All lines with the word "minus" are to be found and copied from the listing.

### Records for this task
/---

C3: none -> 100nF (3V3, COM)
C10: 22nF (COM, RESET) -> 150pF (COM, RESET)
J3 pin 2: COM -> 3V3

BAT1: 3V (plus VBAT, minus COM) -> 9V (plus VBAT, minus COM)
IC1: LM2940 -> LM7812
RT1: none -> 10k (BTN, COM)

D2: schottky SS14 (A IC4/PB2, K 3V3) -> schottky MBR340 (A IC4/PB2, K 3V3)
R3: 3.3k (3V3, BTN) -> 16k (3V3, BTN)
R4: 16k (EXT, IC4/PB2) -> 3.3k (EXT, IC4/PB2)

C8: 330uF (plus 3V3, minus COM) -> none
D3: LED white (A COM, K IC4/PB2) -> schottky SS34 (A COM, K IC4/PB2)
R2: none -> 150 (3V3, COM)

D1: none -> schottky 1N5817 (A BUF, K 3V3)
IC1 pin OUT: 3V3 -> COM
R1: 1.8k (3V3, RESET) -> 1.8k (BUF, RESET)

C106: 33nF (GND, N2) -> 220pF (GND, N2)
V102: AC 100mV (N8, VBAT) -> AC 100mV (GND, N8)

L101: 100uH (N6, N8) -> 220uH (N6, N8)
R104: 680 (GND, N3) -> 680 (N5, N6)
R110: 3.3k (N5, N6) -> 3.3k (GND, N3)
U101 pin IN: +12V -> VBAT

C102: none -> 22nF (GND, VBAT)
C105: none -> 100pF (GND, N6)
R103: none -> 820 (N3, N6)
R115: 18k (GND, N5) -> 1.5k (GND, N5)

\---

### Result below
BAT1: 3V (plus VBAT, minus COM) -> 9V (plus VBAT, minus COM)
C8: 330uF (plus 3V3, minus COM) -> none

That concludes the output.